-- Begin Material shown --
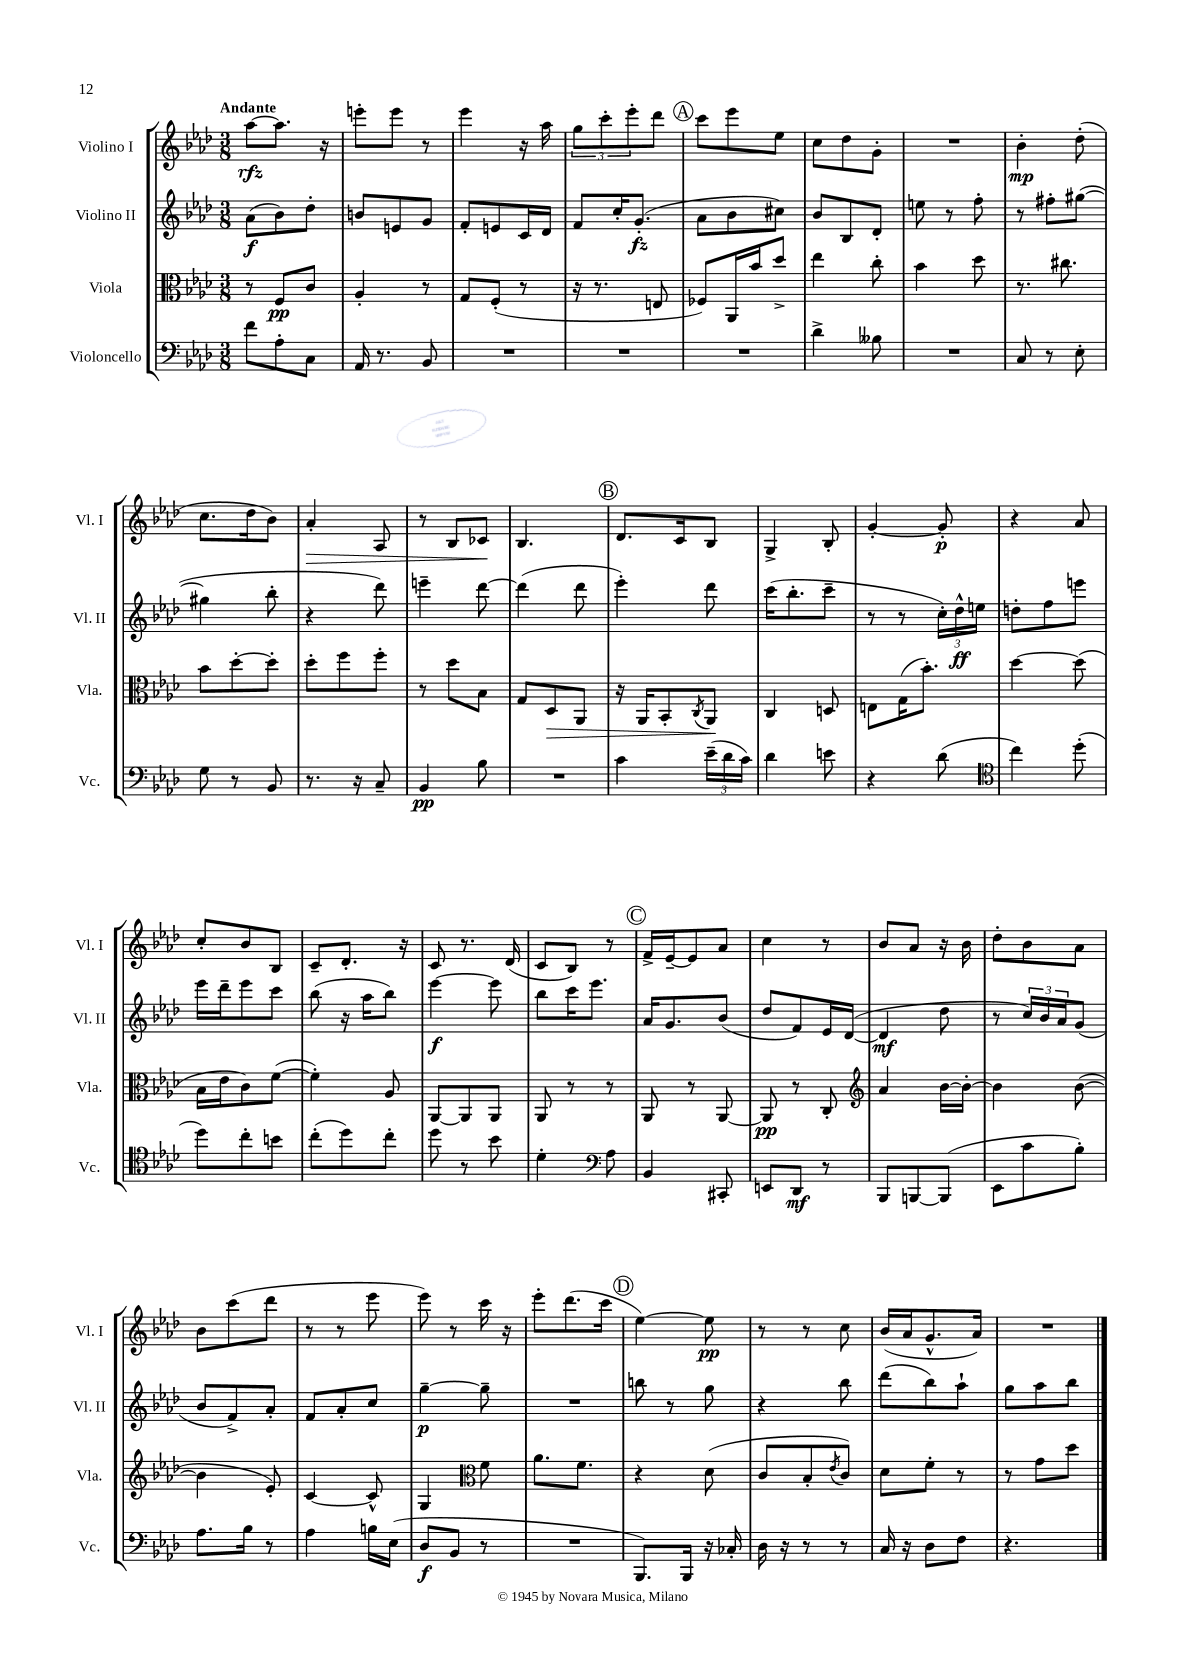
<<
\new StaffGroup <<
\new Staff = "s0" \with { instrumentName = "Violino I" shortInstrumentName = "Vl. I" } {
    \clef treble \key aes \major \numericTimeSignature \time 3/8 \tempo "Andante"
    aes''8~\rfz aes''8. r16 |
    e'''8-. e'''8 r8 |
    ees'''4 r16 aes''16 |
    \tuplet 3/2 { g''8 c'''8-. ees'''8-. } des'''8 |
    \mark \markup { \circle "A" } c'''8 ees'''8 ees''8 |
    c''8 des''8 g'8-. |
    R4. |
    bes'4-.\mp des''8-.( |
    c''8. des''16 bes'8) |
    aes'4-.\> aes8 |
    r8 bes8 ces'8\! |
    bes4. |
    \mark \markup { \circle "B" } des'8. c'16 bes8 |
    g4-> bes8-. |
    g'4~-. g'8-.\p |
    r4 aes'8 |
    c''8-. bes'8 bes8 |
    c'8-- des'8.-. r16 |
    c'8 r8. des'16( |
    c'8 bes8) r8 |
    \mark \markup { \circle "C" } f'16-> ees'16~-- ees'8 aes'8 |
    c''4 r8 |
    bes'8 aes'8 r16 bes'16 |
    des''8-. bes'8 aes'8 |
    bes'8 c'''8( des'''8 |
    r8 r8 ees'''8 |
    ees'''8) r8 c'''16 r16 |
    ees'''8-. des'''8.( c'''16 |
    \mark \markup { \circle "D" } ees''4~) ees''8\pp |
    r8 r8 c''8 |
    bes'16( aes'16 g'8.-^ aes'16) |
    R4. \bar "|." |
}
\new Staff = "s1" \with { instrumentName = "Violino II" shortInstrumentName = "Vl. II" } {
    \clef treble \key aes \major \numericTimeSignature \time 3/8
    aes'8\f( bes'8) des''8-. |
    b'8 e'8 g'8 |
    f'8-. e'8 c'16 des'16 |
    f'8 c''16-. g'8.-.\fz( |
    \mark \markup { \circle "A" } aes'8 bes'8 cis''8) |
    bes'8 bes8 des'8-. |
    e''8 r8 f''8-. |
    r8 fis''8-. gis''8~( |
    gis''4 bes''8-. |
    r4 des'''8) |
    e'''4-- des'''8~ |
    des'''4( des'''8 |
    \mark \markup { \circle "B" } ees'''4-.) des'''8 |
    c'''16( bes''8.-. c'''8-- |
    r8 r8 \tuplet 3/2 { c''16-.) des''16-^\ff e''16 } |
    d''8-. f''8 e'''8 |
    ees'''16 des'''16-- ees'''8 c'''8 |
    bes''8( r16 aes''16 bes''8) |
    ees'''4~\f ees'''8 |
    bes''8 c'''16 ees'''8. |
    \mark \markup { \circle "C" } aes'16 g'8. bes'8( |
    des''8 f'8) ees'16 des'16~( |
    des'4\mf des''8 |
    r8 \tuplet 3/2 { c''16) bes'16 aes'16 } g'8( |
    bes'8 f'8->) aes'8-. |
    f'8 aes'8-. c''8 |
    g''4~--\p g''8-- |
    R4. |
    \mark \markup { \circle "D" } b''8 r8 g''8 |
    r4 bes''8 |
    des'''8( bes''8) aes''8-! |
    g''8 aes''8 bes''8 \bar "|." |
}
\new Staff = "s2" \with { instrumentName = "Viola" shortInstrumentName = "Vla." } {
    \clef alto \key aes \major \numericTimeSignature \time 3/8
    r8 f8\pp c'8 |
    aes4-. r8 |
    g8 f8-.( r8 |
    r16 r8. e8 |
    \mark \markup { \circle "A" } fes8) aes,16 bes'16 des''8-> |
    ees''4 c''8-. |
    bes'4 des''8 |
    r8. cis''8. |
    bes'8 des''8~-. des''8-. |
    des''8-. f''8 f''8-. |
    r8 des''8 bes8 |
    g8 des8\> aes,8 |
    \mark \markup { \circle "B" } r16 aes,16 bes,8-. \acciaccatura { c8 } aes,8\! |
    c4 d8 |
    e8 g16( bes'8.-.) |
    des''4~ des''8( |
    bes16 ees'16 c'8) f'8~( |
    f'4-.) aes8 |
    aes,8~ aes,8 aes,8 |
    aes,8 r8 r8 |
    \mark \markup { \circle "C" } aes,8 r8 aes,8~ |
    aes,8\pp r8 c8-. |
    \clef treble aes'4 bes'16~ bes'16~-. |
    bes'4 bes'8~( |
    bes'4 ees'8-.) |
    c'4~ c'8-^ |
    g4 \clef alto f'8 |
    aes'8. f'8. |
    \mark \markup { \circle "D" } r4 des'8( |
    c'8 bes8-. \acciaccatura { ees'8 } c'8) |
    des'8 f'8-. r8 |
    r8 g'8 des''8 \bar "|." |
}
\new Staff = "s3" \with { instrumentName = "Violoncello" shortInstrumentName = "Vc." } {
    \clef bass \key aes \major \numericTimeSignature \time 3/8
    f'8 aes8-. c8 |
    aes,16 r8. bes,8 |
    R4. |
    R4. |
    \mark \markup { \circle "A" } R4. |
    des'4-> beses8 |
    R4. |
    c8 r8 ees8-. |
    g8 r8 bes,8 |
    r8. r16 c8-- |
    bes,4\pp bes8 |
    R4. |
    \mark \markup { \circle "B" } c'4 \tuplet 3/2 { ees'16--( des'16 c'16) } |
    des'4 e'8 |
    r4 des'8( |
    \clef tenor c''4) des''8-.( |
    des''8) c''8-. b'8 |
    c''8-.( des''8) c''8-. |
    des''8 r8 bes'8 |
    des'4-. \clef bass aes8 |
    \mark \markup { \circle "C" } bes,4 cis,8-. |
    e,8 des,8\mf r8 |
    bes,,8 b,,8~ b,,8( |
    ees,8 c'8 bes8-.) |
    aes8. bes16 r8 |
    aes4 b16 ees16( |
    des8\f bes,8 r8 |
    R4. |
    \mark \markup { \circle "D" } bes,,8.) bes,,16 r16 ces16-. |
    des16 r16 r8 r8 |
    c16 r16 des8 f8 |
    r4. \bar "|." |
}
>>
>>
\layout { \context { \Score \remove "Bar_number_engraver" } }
-- End Material shown --
-- Begin Material shown --
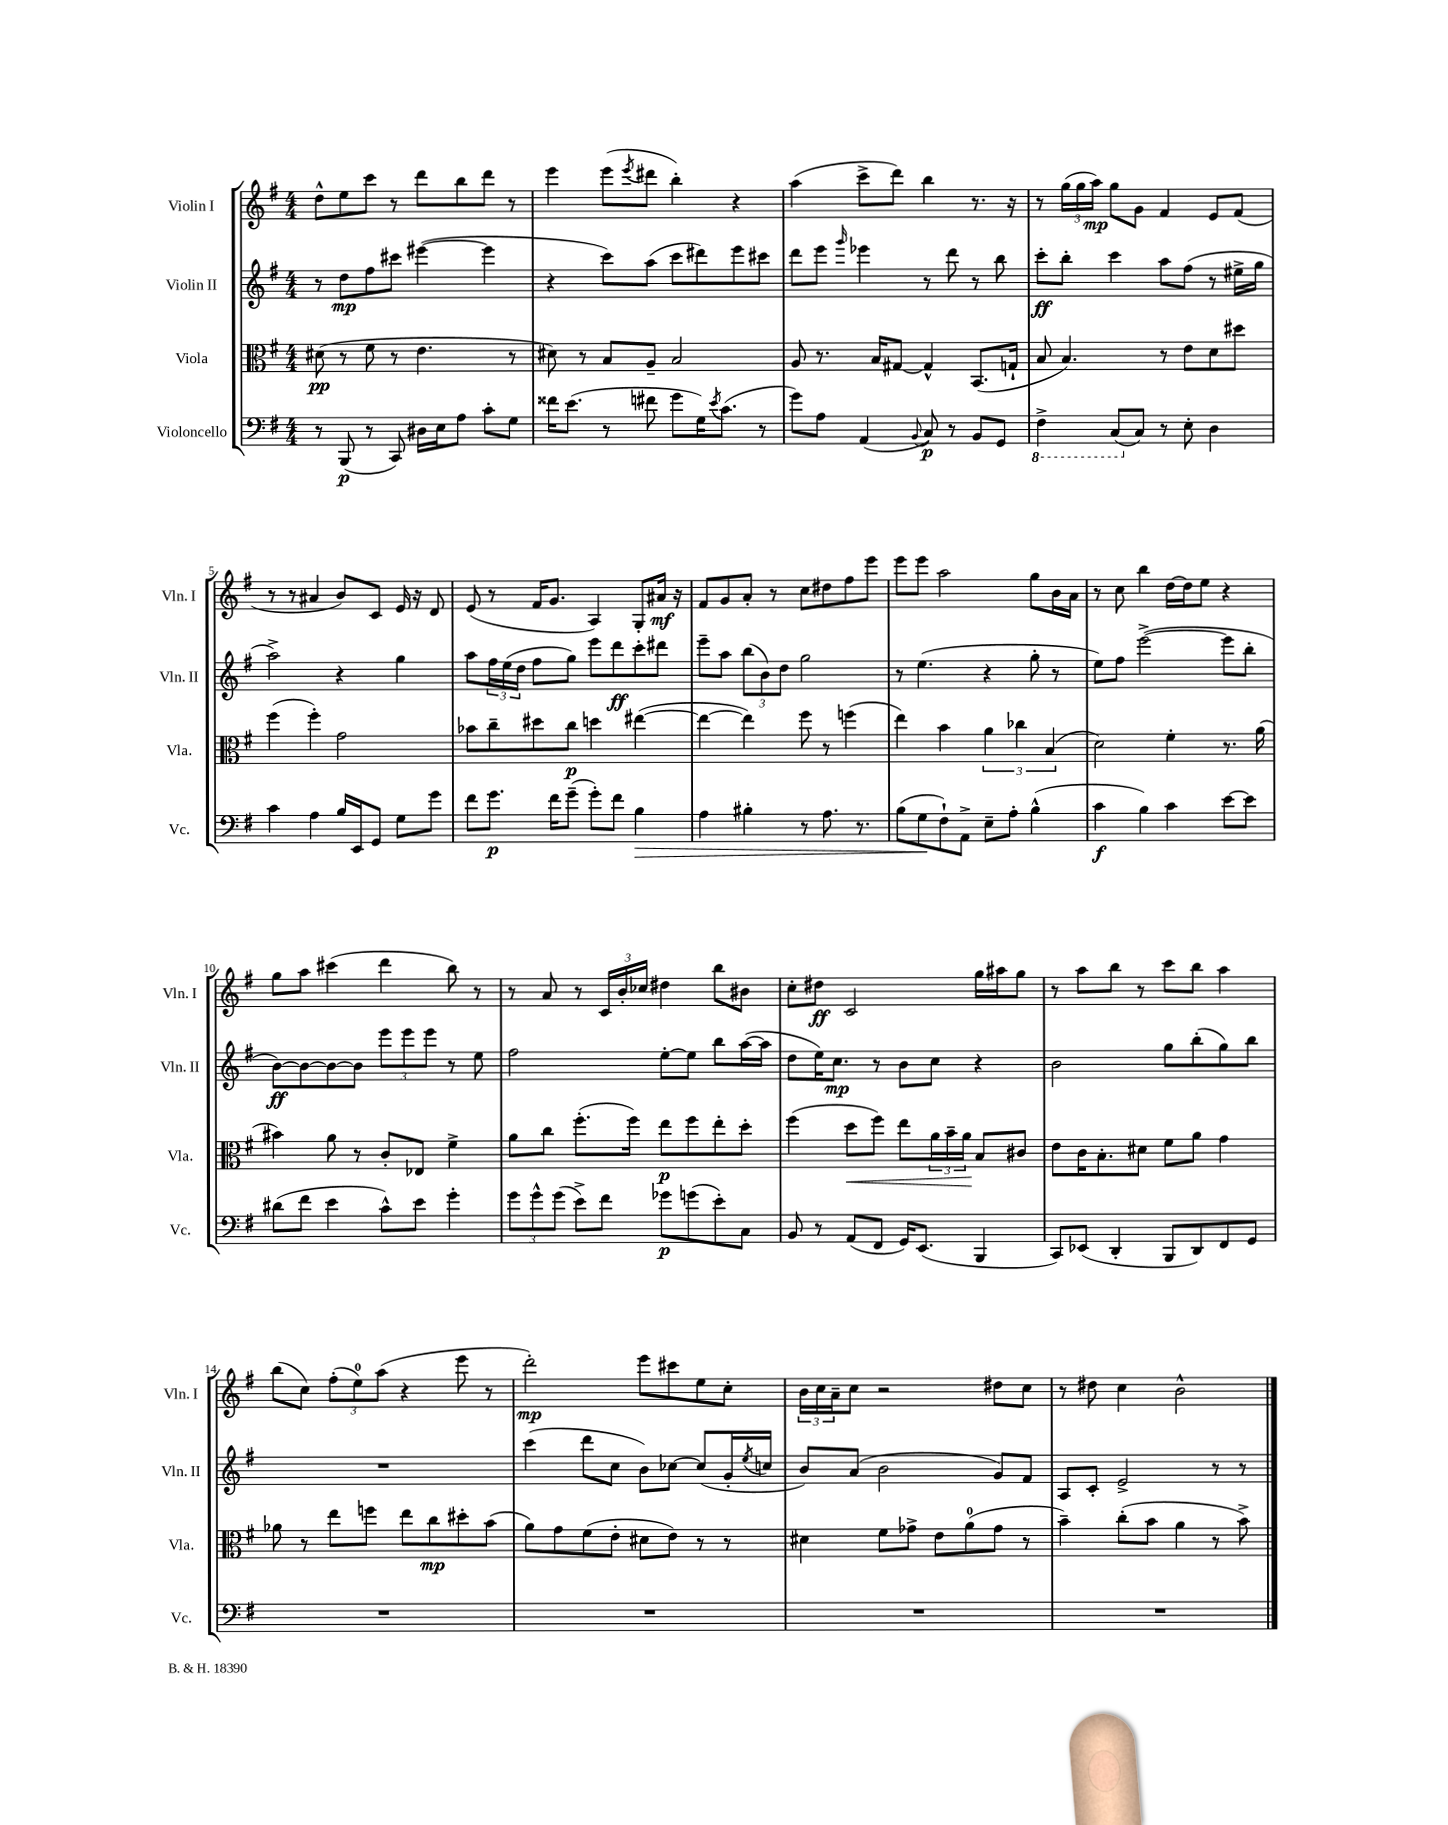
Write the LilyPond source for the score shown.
-- End Material shown --
(Exercise details): Select every line of the records that contains the string "major", treating case as significant.

(Finished answer):
    \clef treble \key aes \major \numericTimeSignature \time 3/8 \tempo "Andante"
    \clef treble \key aes \major \numericTimeSignature \time 3/8
    \clef alto \key aes \major \numericTimeSignature \time 3/8
    \clef bass \key aes \major \numericTimeSignature \time 3/8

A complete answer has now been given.